==== Supplied material ====
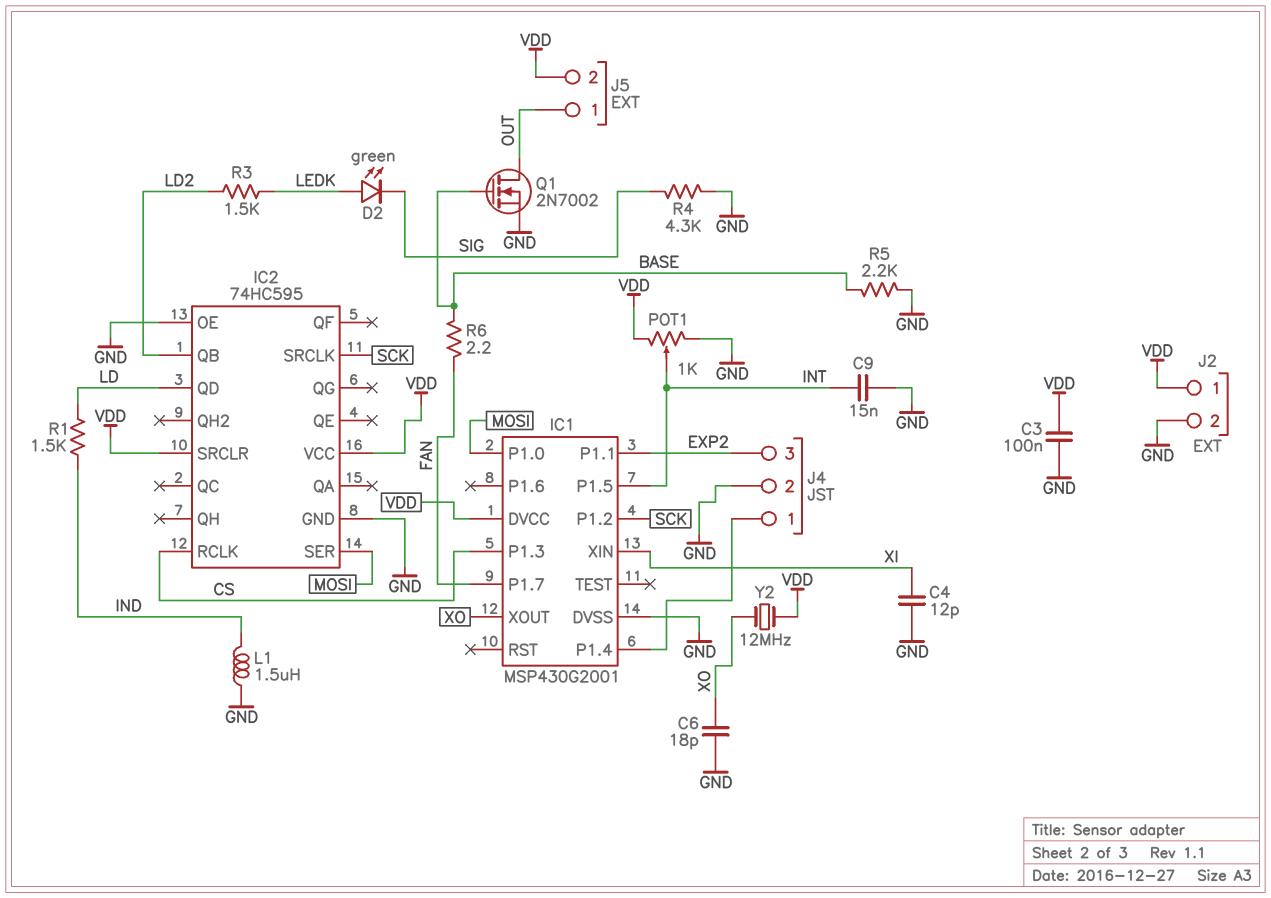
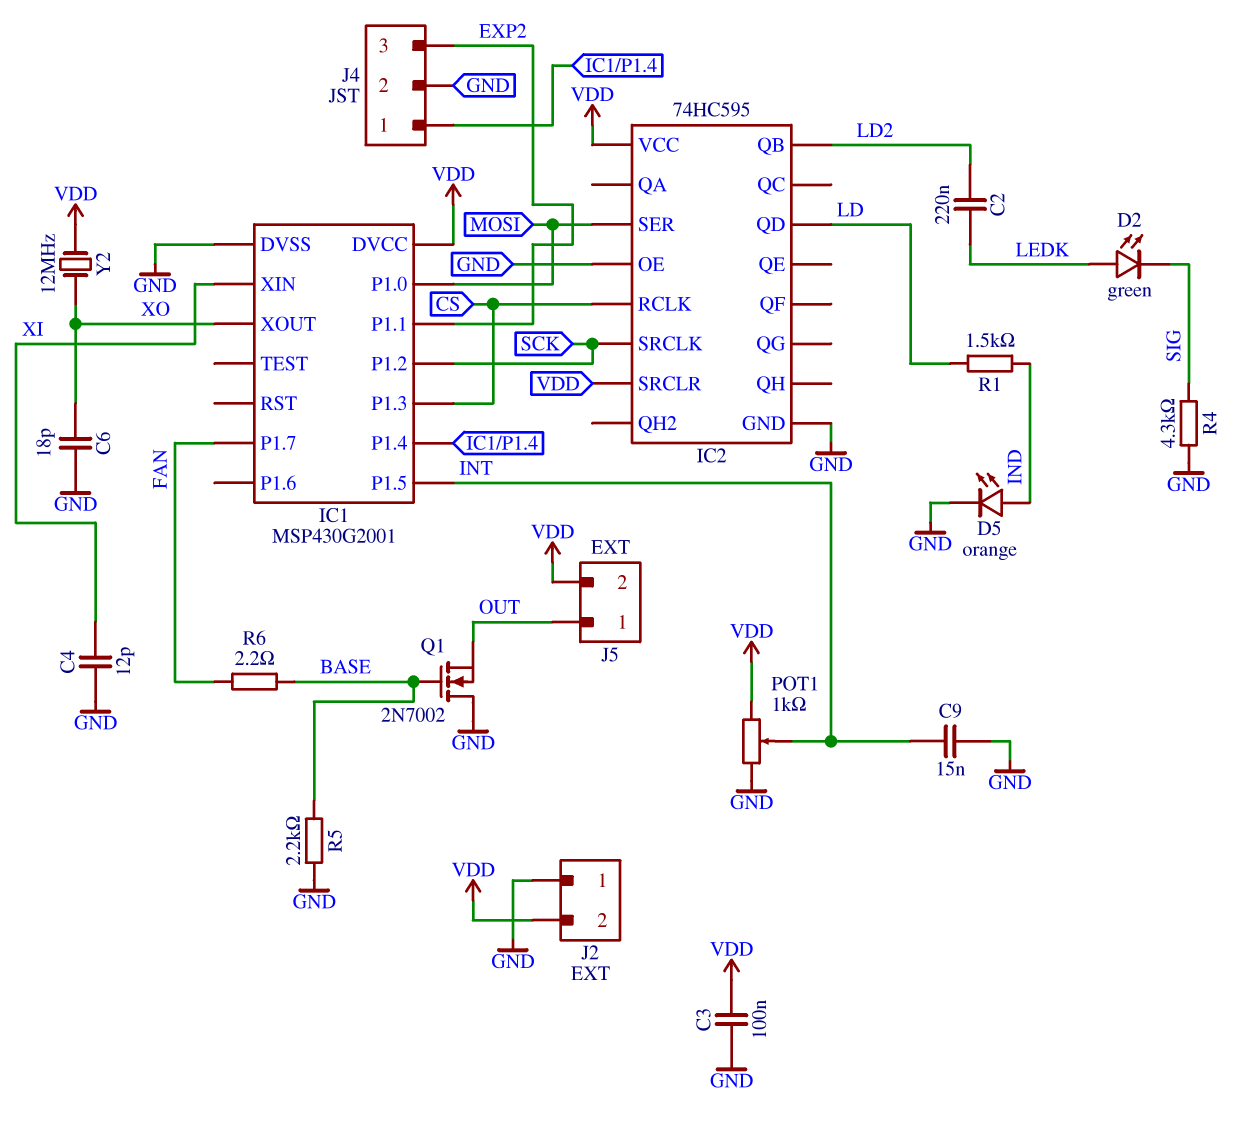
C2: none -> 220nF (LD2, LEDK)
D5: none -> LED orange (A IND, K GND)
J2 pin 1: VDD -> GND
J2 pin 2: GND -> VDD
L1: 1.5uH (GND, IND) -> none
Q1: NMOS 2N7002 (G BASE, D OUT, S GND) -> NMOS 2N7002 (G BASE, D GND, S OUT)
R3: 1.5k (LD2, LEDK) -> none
====
==== Supplied material ====
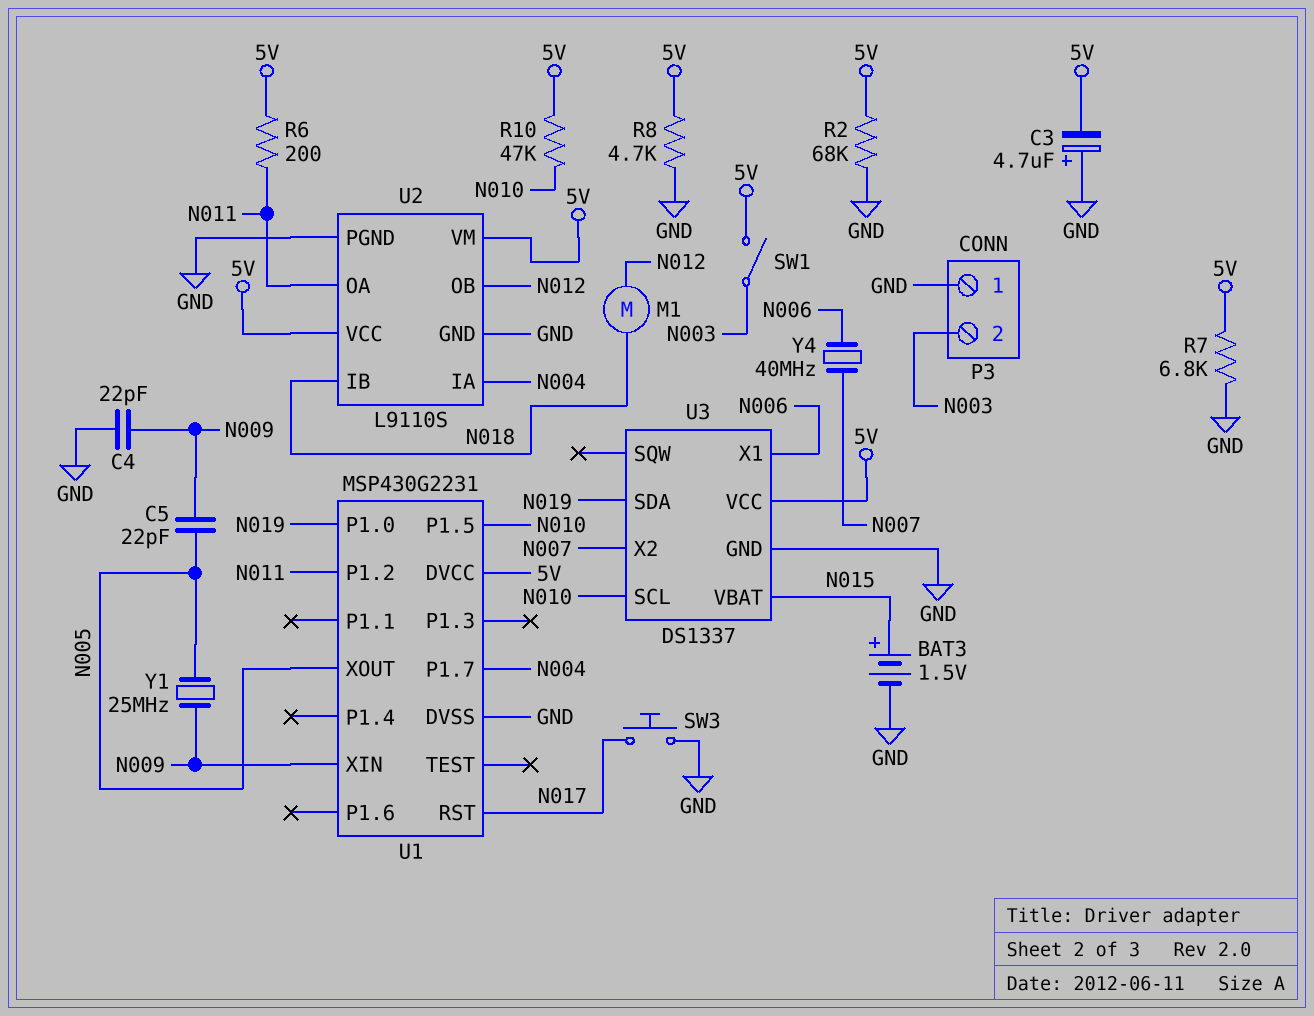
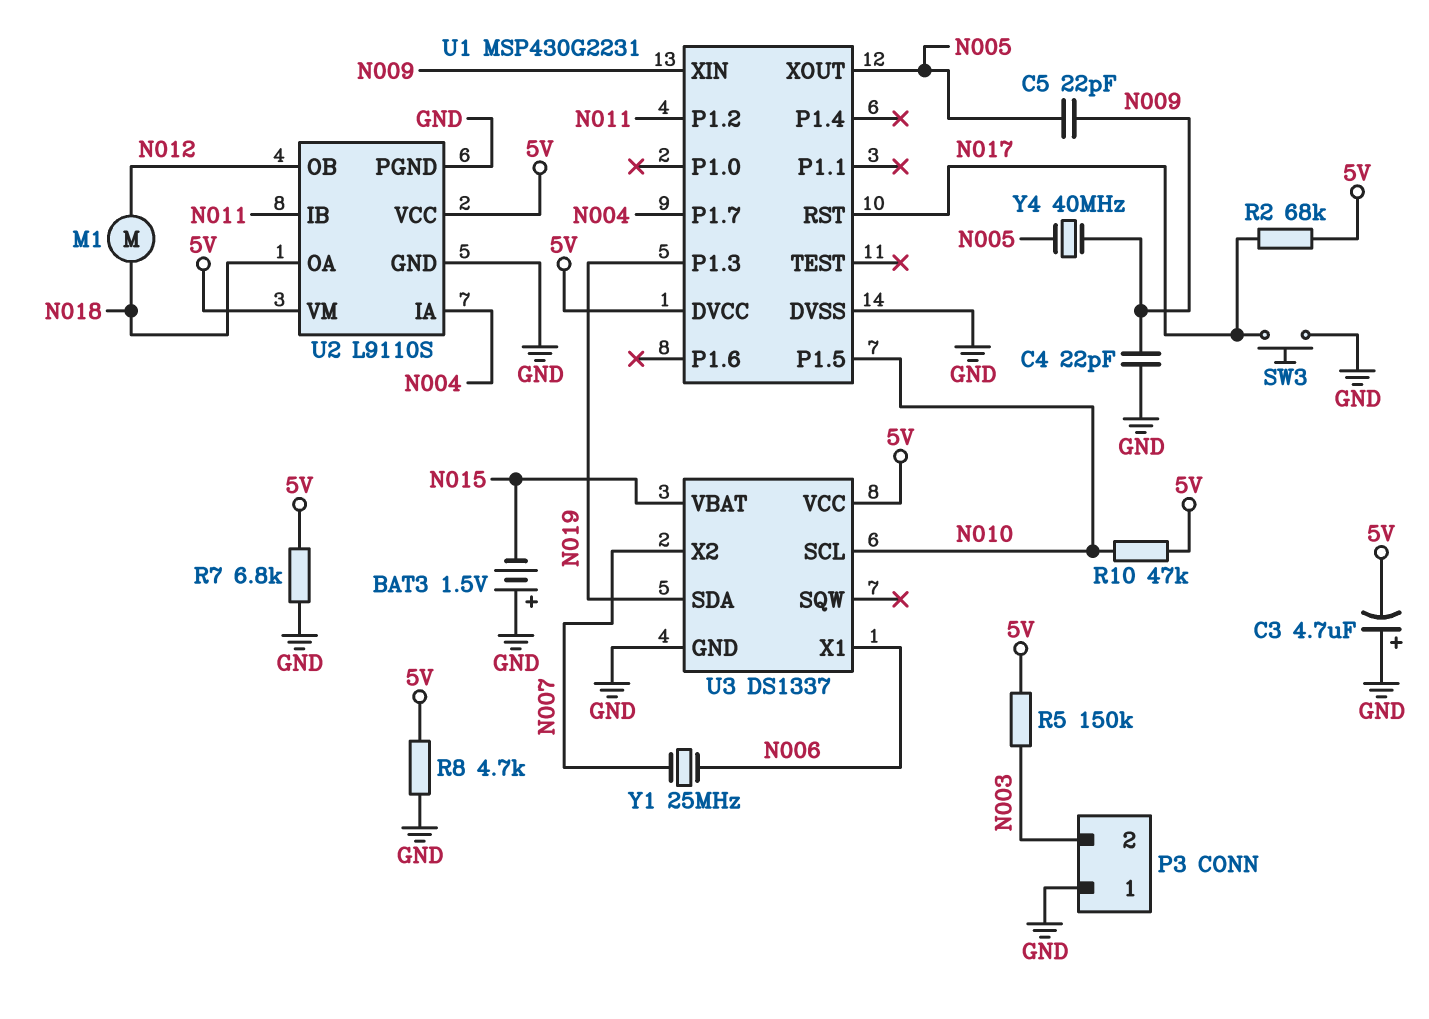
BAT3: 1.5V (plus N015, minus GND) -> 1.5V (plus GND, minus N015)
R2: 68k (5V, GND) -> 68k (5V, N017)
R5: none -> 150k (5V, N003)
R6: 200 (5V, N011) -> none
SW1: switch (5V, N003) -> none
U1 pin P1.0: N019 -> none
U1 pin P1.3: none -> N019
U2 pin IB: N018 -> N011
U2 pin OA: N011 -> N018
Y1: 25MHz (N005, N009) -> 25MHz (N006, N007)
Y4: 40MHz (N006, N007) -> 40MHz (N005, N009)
====
--- Assignment ---
From the records above, repeat exactly the lines from the one with "U2 pin OA: N011 -> N018" through the one with "Y4: 40MHz (N006, N007) -> 40MHz (N005, N009)", both included.

--- Result of this task ---
U2 pin OA: N011 -> N018
Y1: 25MHz (N005, N009) -> 25MHz (N006, N007)
Y4: 40MHz (N006, N007) -> 40MHz (N005, N009)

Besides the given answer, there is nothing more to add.